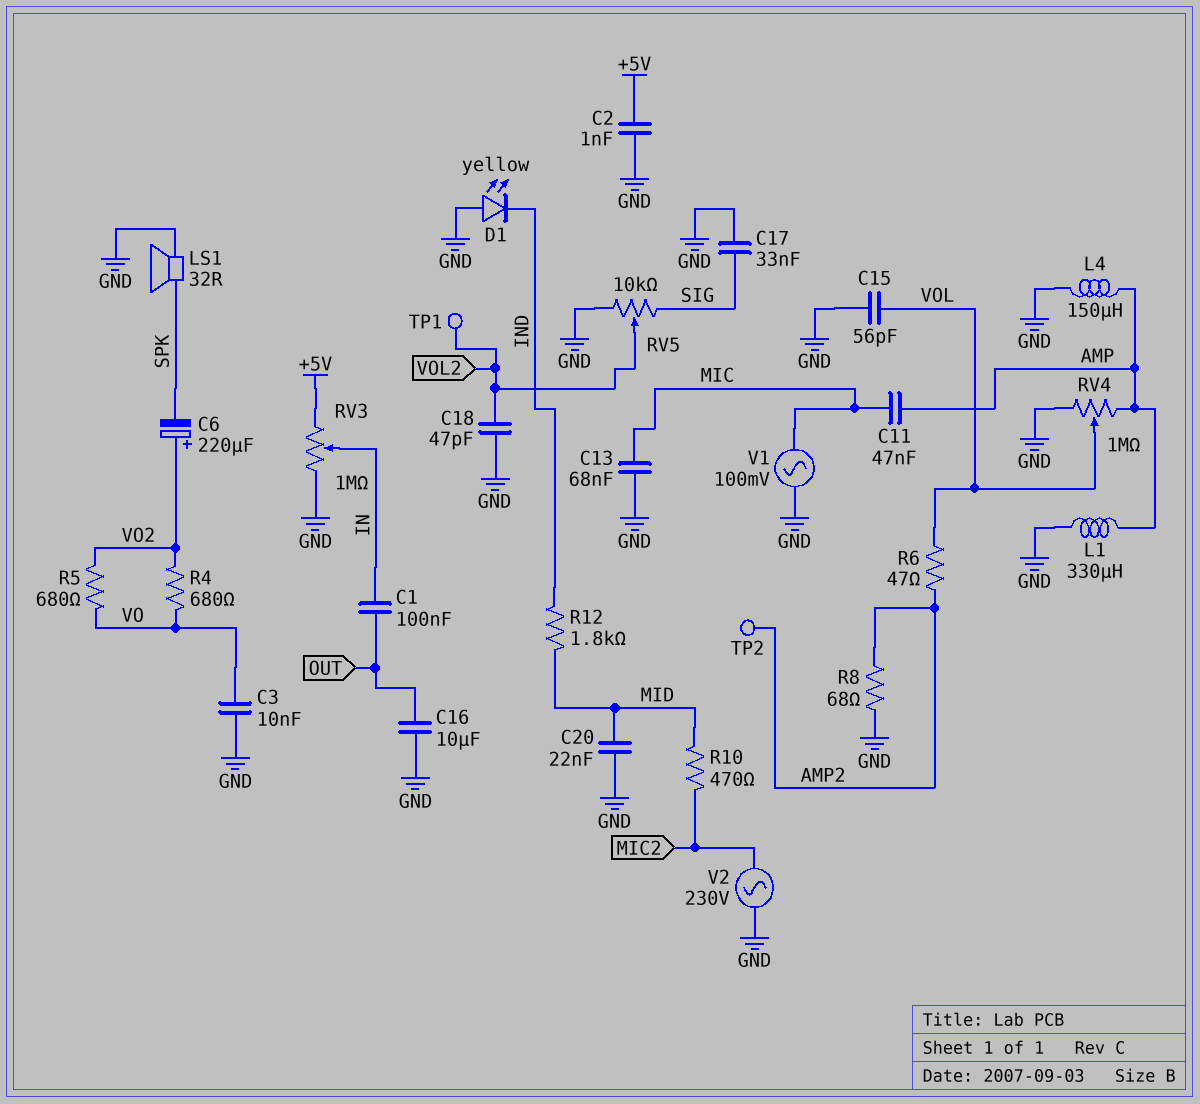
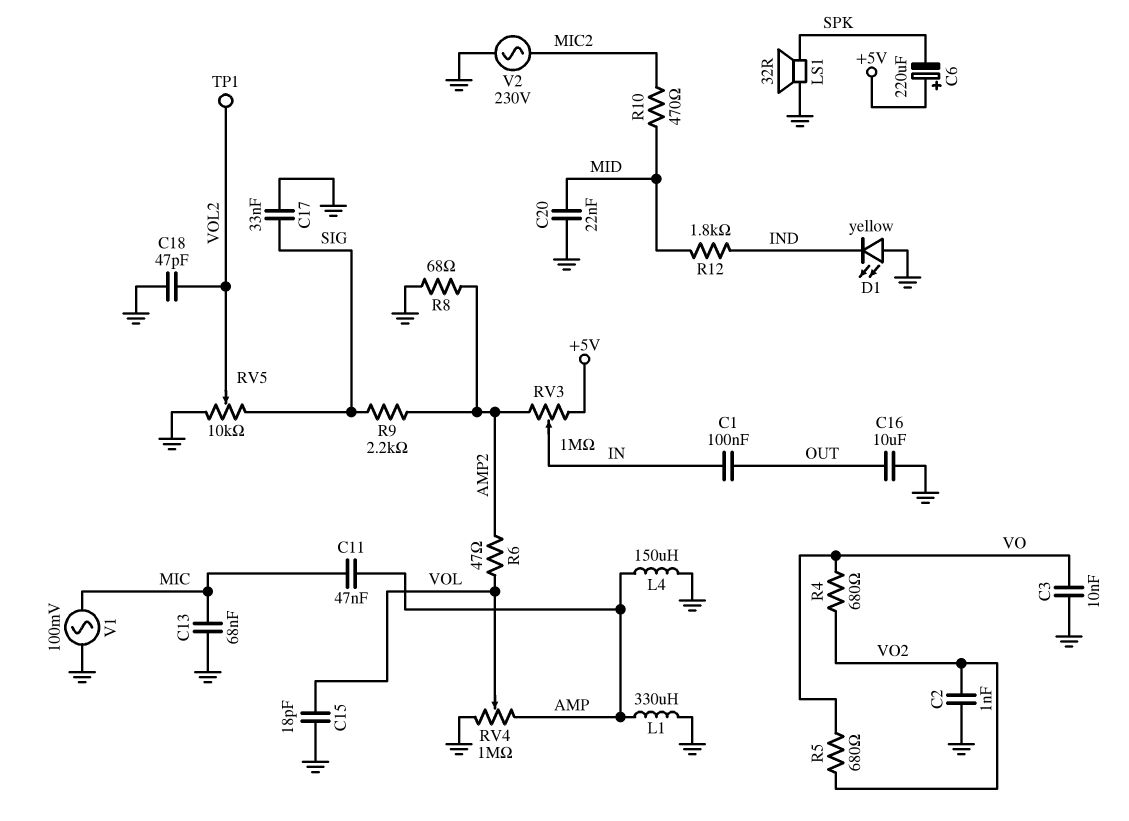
C2: 1nF (+5V, GND) -> 1nF (GND, VO2)
C6: 220uF (plus VO2, minus SPK) -> 220uF (plus +5V, minus SPK)
C15: 56pF (GND, VOL) -> 18pF (GND, VOL)
R9: none -> 2.2k (AMP2, SIG)
RV3: 1M (+5V, GND, wiper IN) -> 1M (+5V, AMP2, wiper IN)
TP2: test point (AMP2) -> none

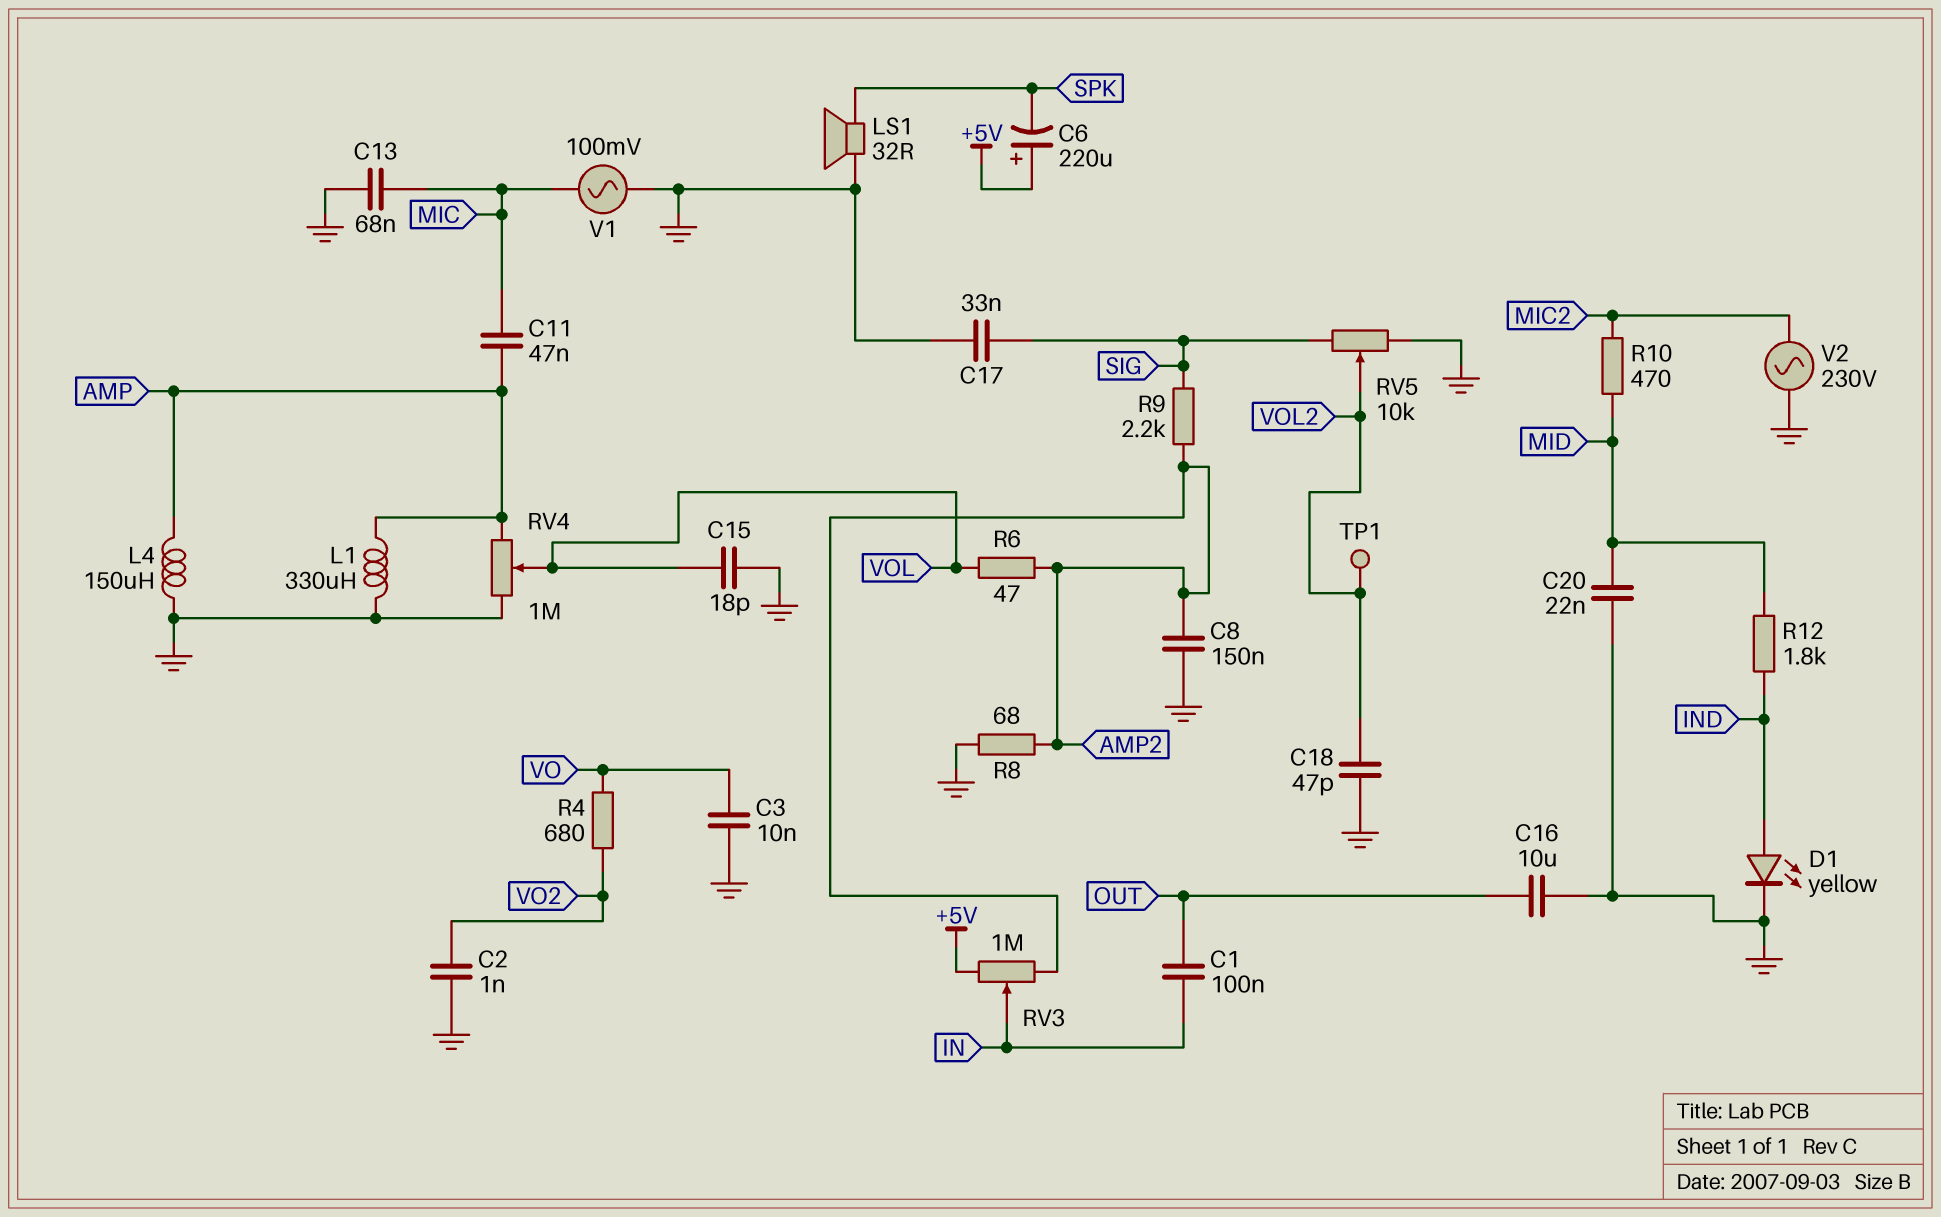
C8: none -> 150nF (AMP2, GND)
D1: LED yellow (A GND, K IND) -> LED yellow (A IND, K GND)
R5: 680 (VO, VO2) -> none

=====

■ **Action item**: Select, from the listing, all lines that include the word "none".

■ **Written answer**:
R9: none -> 2.2k (AMP2, SIG)
TP2: test point (AMP2) -> none
C8: none -> 150nF (AMP2, GND)
R5: 680 (VO, VO2) -> none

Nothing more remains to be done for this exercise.